Revision comparison data:
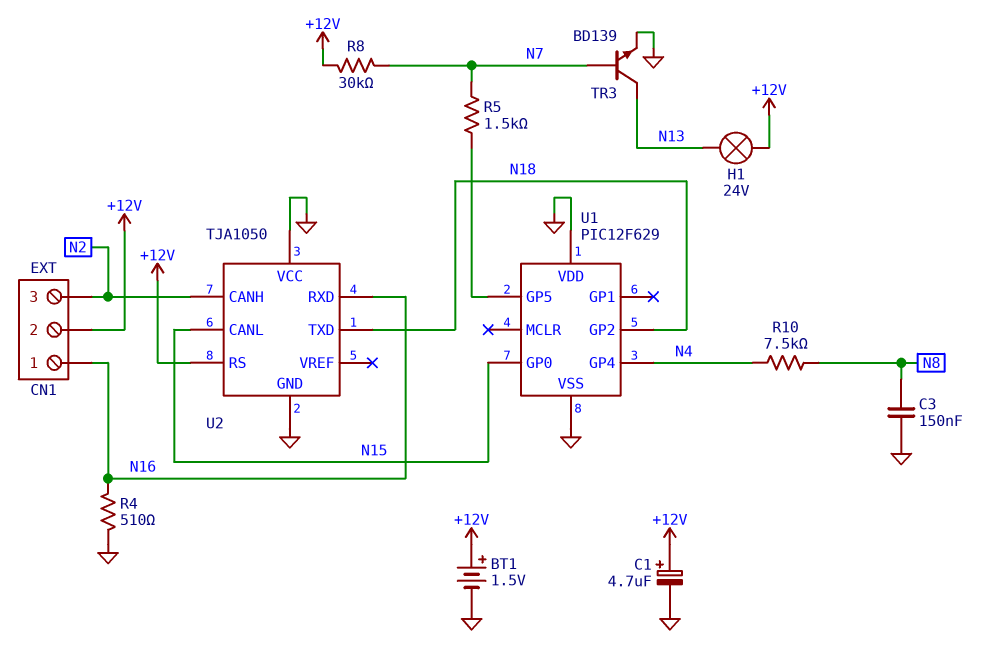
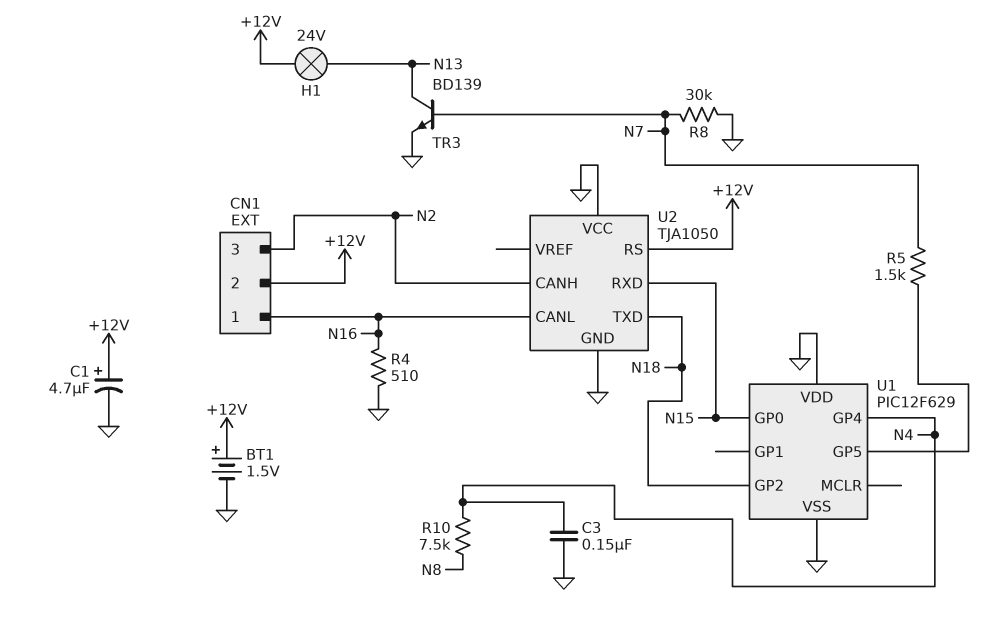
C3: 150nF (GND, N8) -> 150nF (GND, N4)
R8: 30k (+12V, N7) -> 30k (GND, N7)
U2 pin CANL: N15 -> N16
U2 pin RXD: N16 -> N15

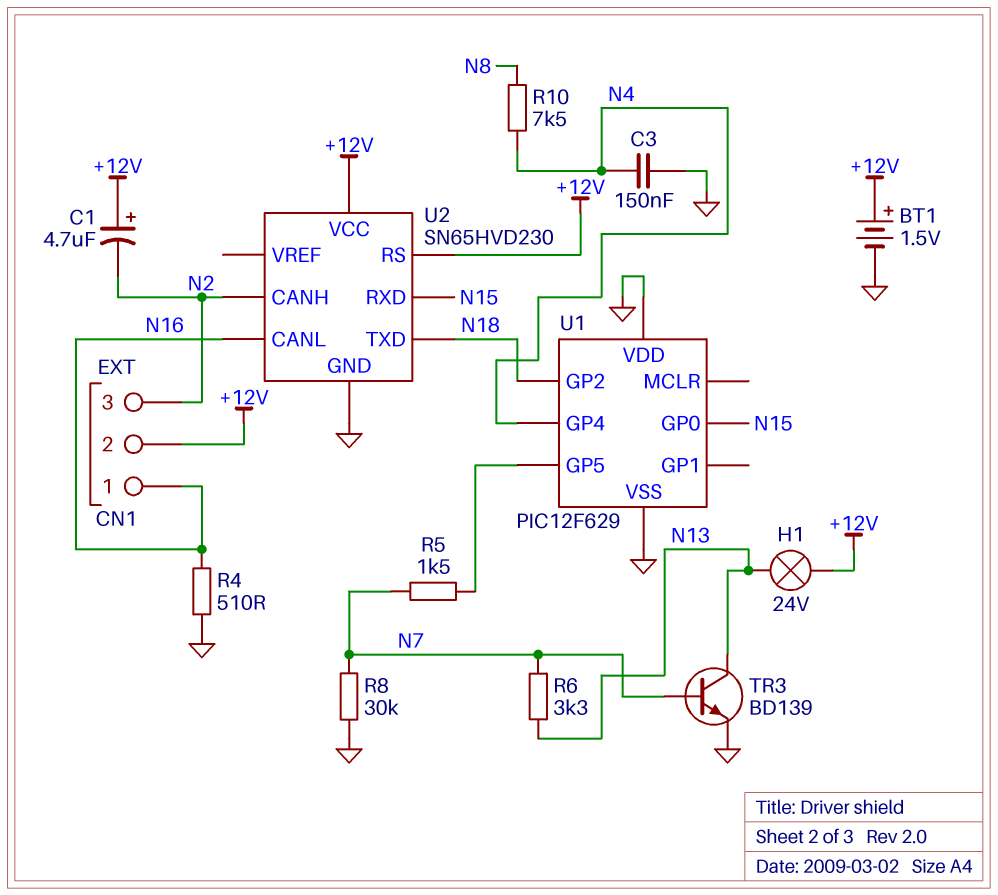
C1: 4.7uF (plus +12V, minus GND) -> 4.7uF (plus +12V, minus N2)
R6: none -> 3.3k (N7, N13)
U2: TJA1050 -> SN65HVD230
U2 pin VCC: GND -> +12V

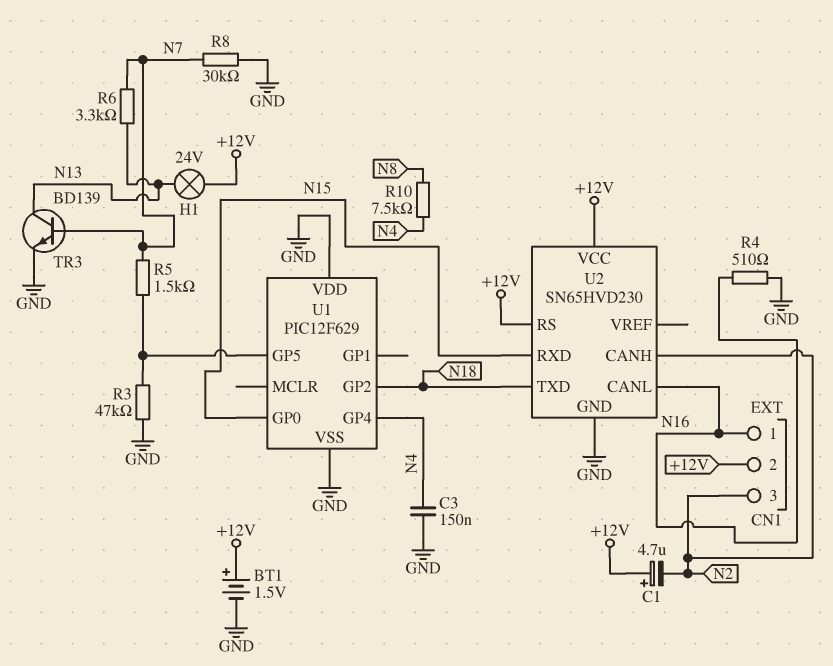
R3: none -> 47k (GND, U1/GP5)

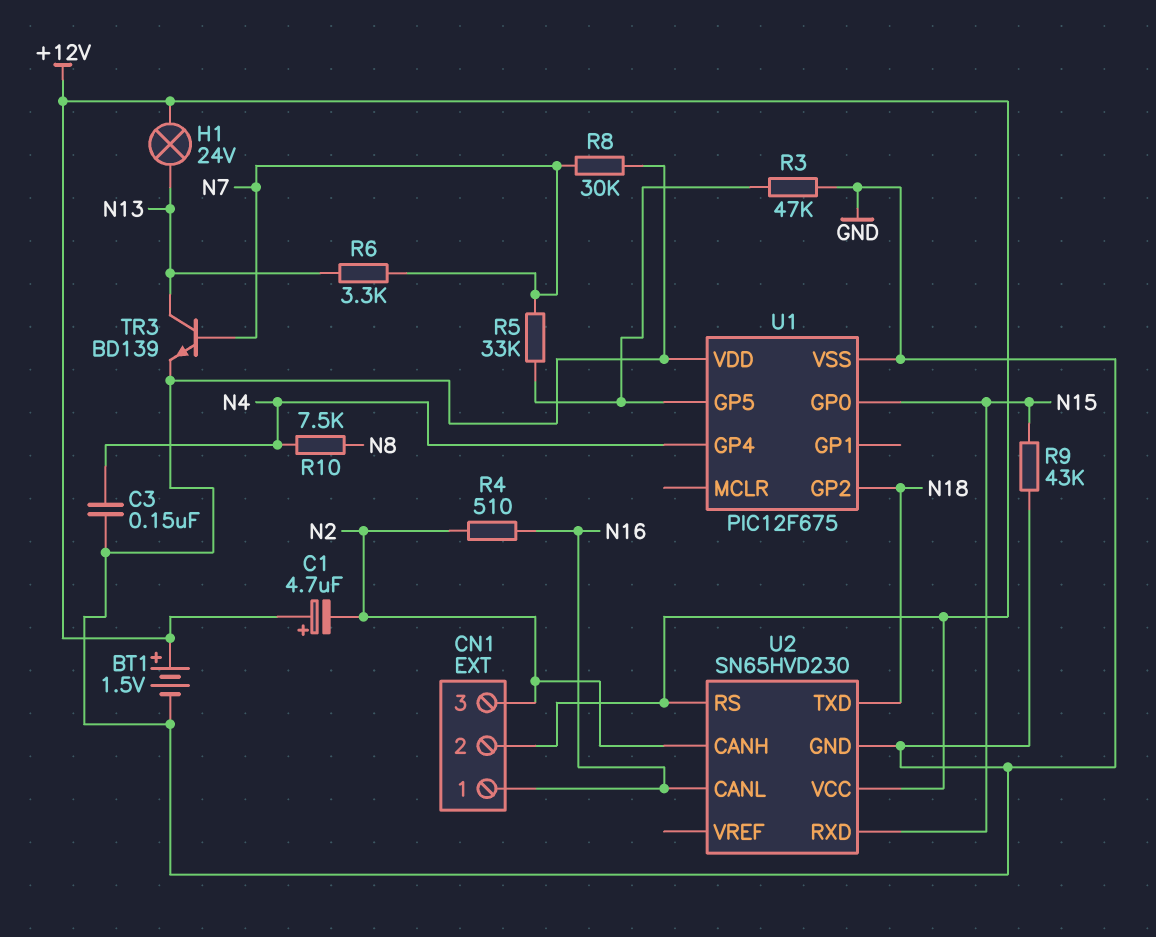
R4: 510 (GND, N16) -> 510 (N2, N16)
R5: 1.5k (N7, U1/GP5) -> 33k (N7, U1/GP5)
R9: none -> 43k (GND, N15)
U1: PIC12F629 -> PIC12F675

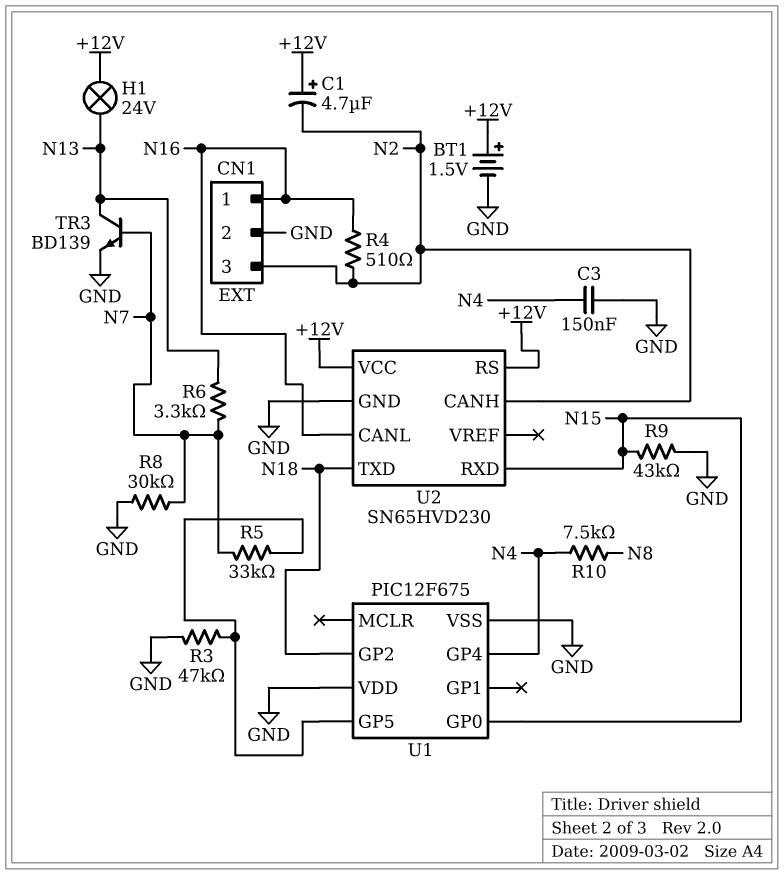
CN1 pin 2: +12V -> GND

» **What this task involves**:
From the records, copy out each line that includes the string "none".

» **Problem solution**:
R6: none -> 3.3k (N7, N13)
R3: none -> 47k (GND, U1/GP5)
R9: none -> 43k (GND, N15)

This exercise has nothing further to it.